- [MATERIAL SUPPLIED]:
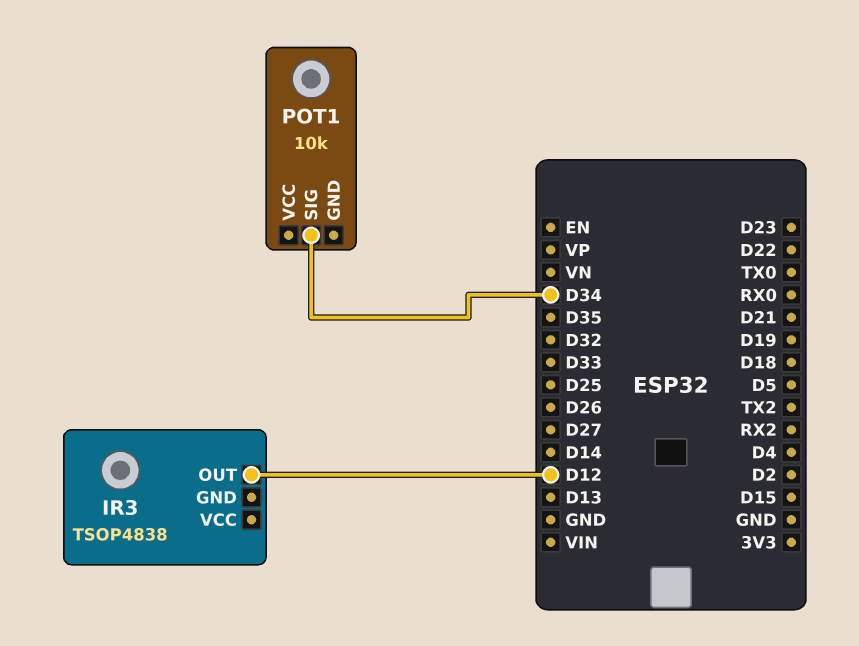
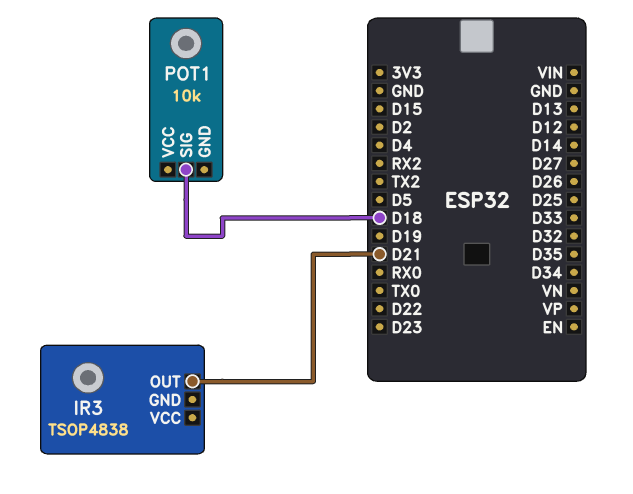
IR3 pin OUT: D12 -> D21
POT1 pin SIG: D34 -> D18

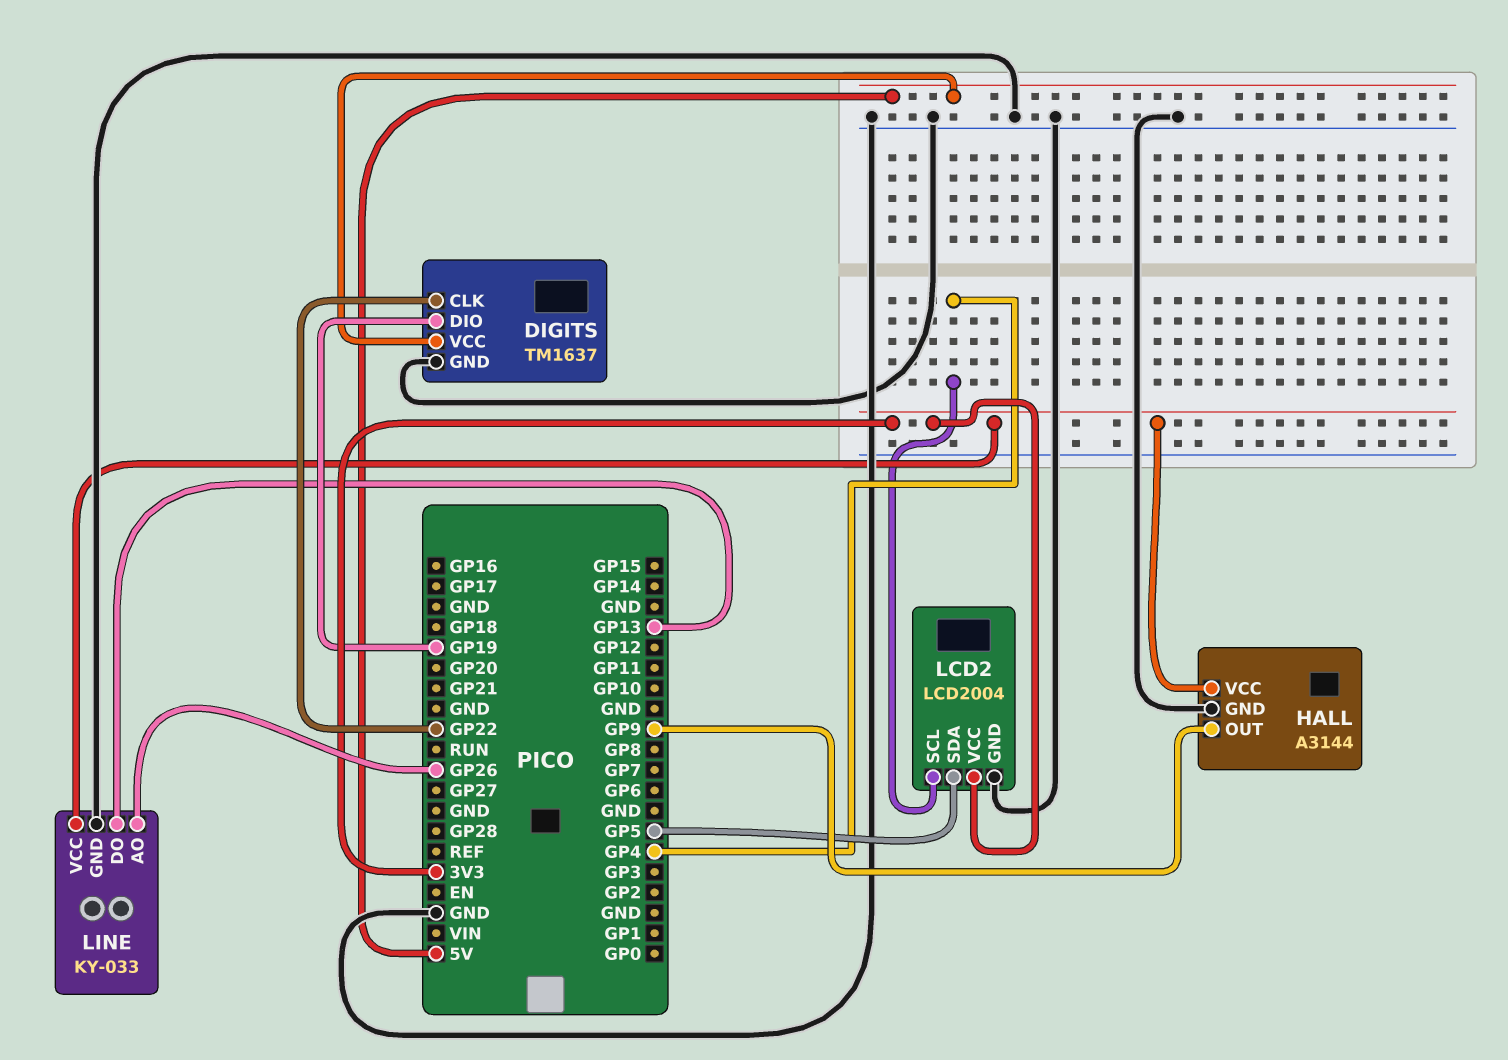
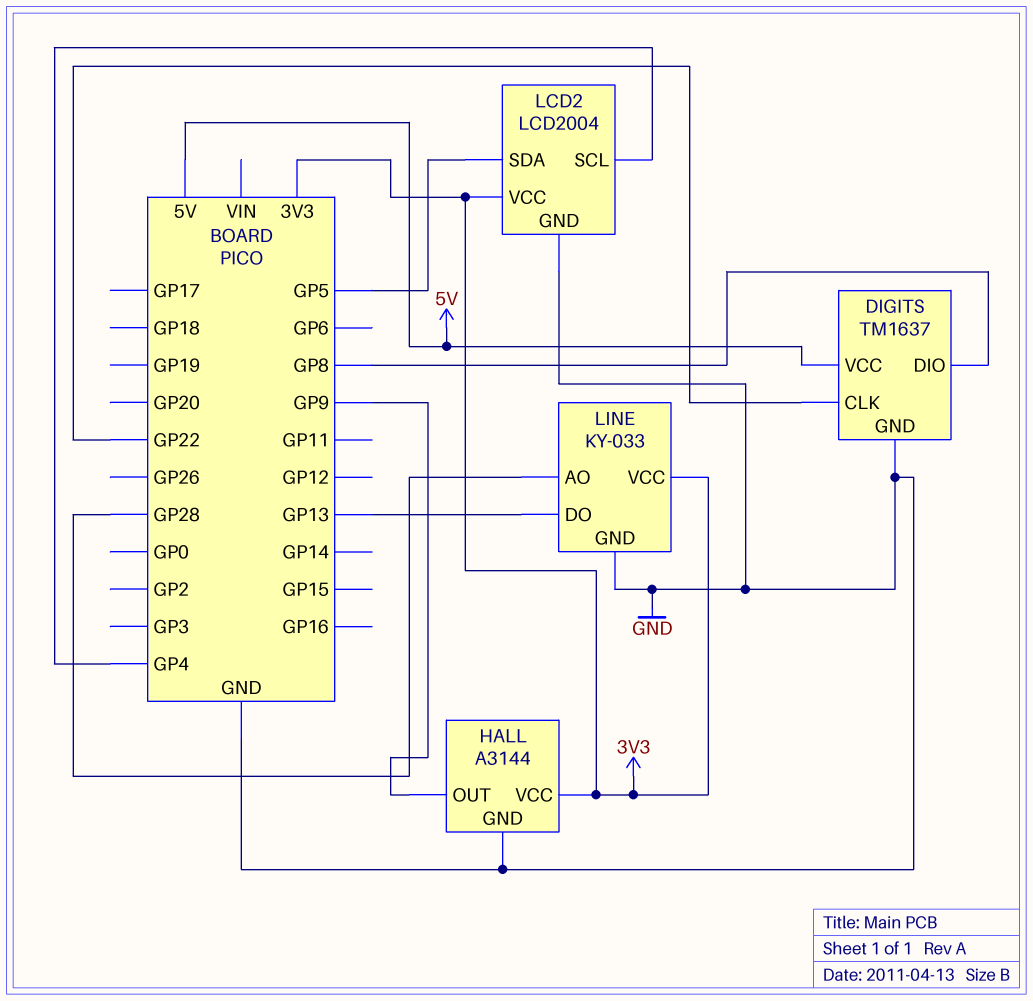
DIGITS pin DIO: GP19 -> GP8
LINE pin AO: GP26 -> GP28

==

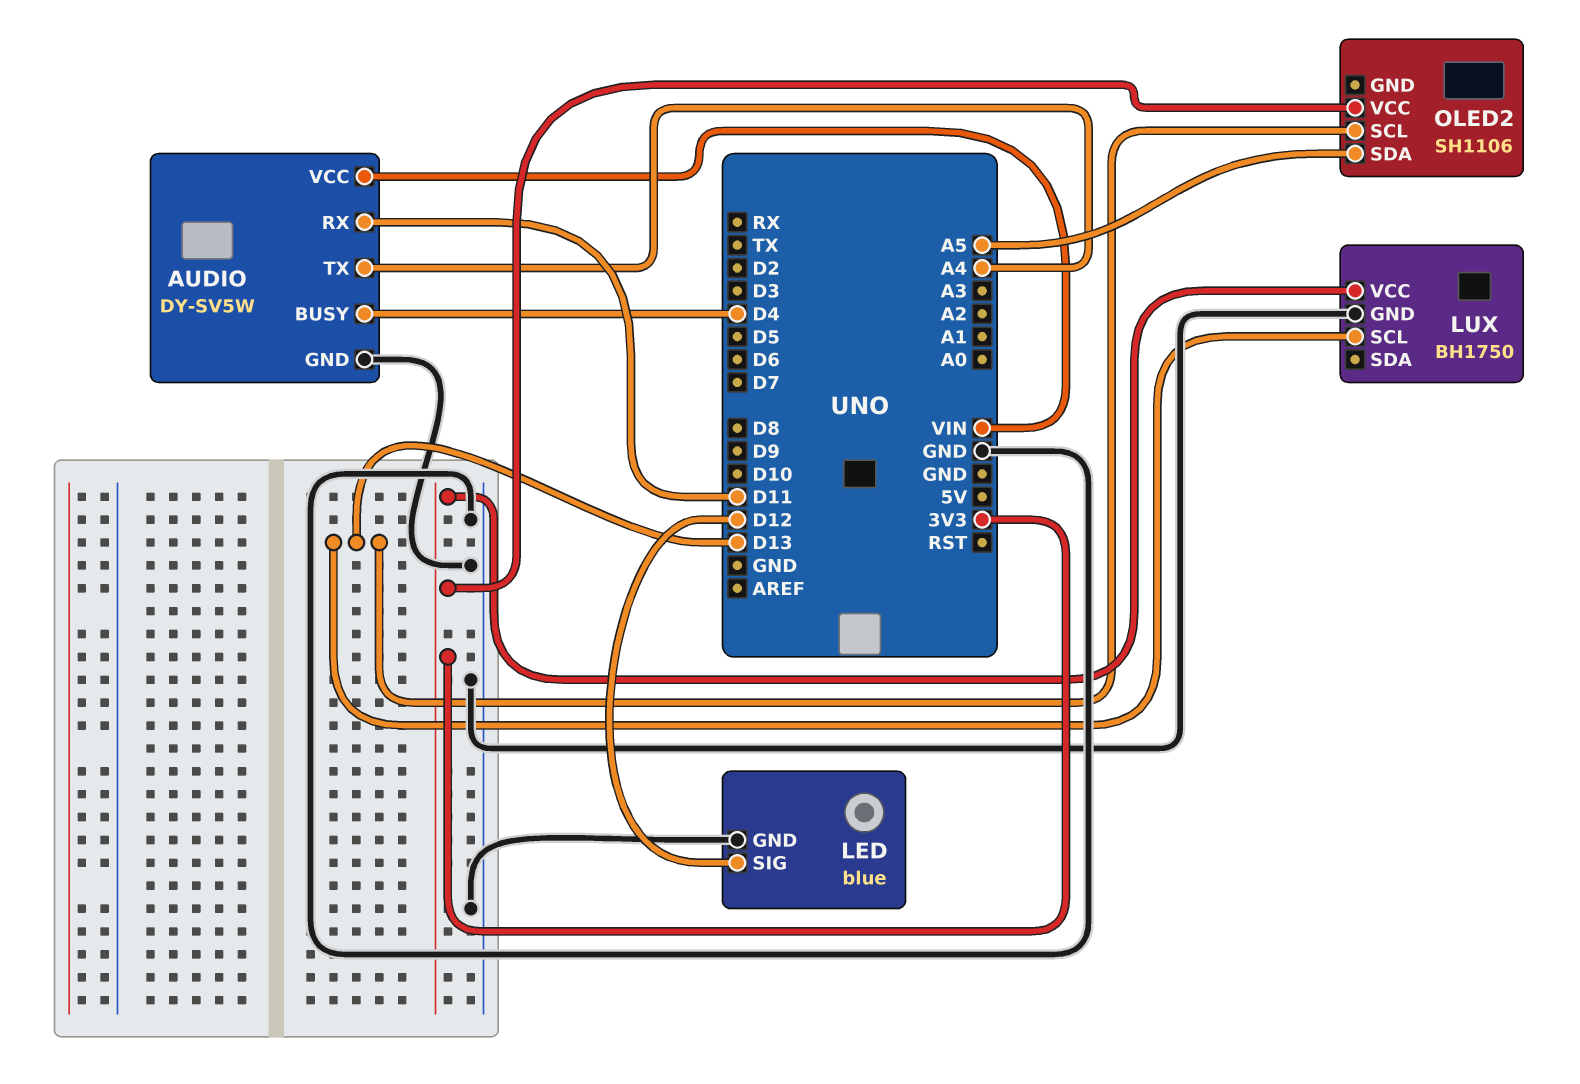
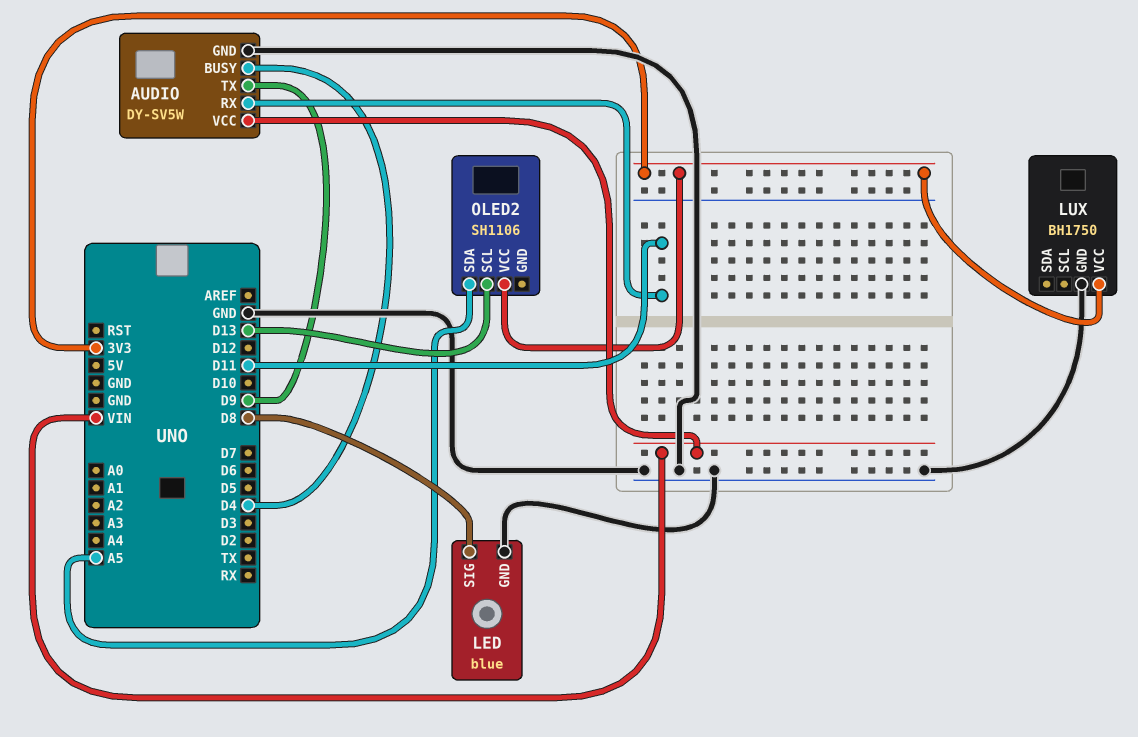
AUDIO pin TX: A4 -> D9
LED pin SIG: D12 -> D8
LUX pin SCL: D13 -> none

- [ASSIGNMENT]: Starting with the line that has "POT1 pin SIG: D34 -> D18" and going on through the line that has "LINE pin AO: GP26 -> GP28", transcribe the records above exactly, but skip the pictures.

- [WRITTEN REPLY]:
POT1 pin SIG: D34 -> D18

DIGITS pin DIO: GP19 -> GP8
LINE pin AO: GP26 -> GP28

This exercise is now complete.